→ Problem to work on
Please count the lines below that hold the word "grau" and give the count without any other text.

Scene images with change listings:

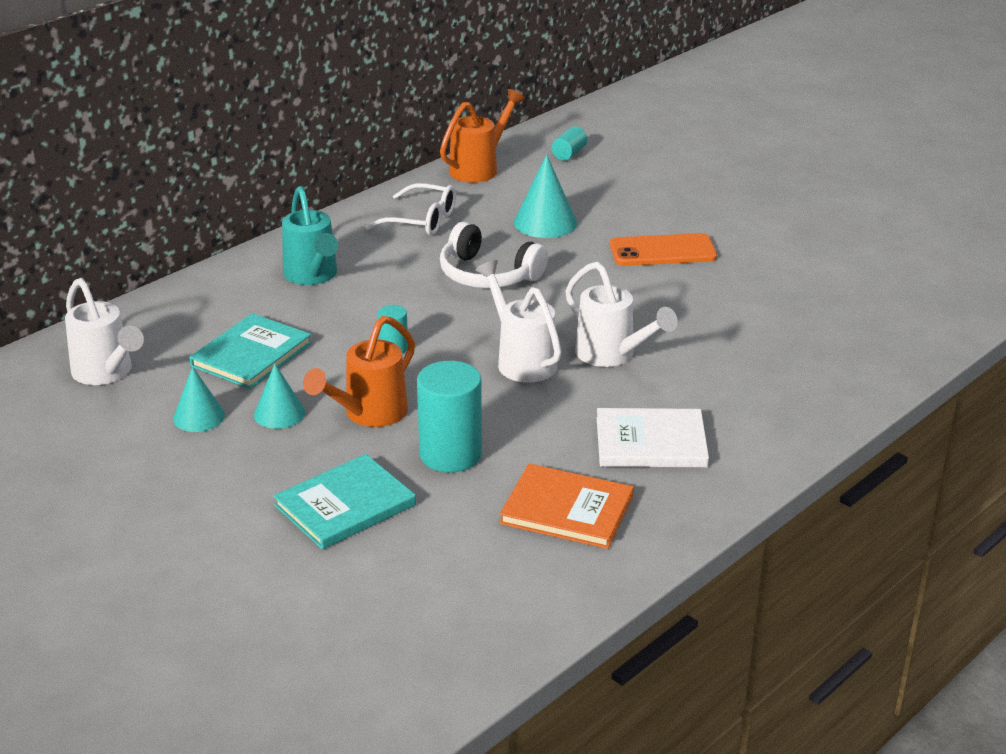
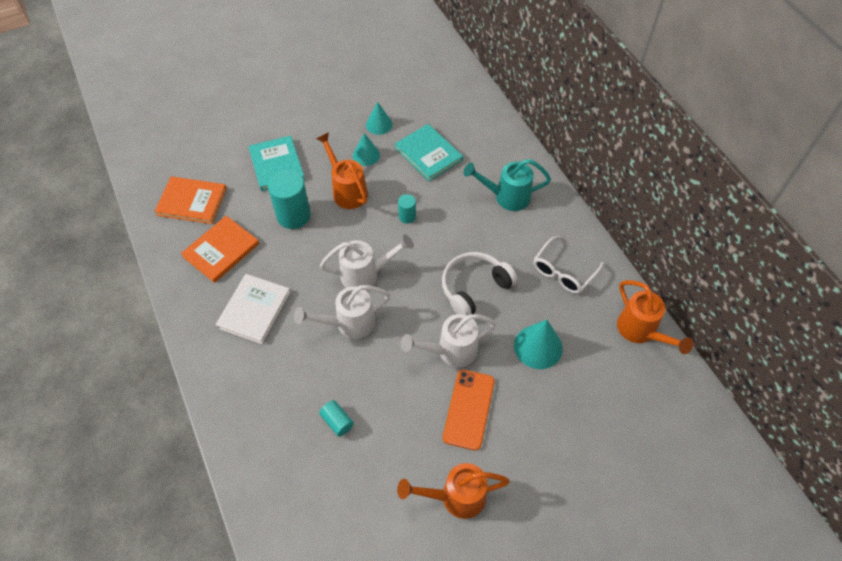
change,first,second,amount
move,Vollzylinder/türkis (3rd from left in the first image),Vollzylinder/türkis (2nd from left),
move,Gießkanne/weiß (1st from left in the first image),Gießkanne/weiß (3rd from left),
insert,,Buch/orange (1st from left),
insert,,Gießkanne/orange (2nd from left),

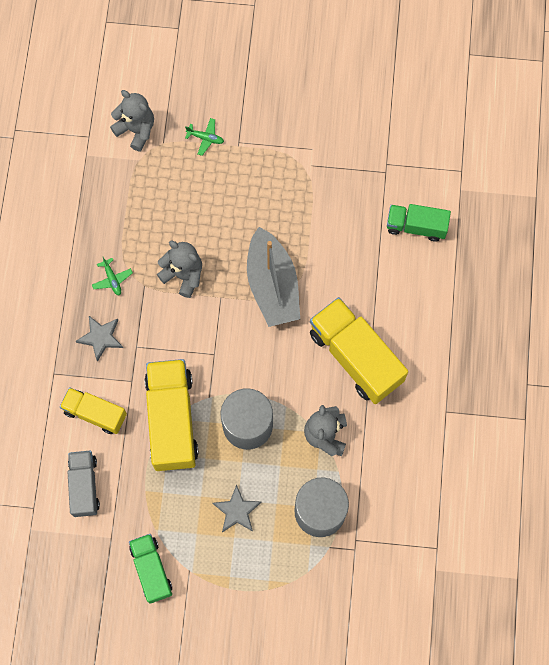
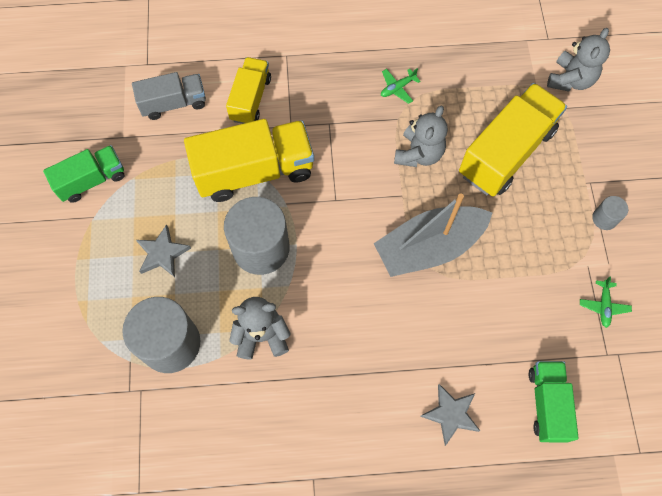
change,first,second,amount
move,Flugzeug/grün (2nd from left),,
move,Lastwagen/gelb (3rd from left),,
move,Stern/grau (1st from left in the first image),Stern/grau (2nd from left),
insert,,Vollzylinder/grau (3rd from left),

→ Exercise response
2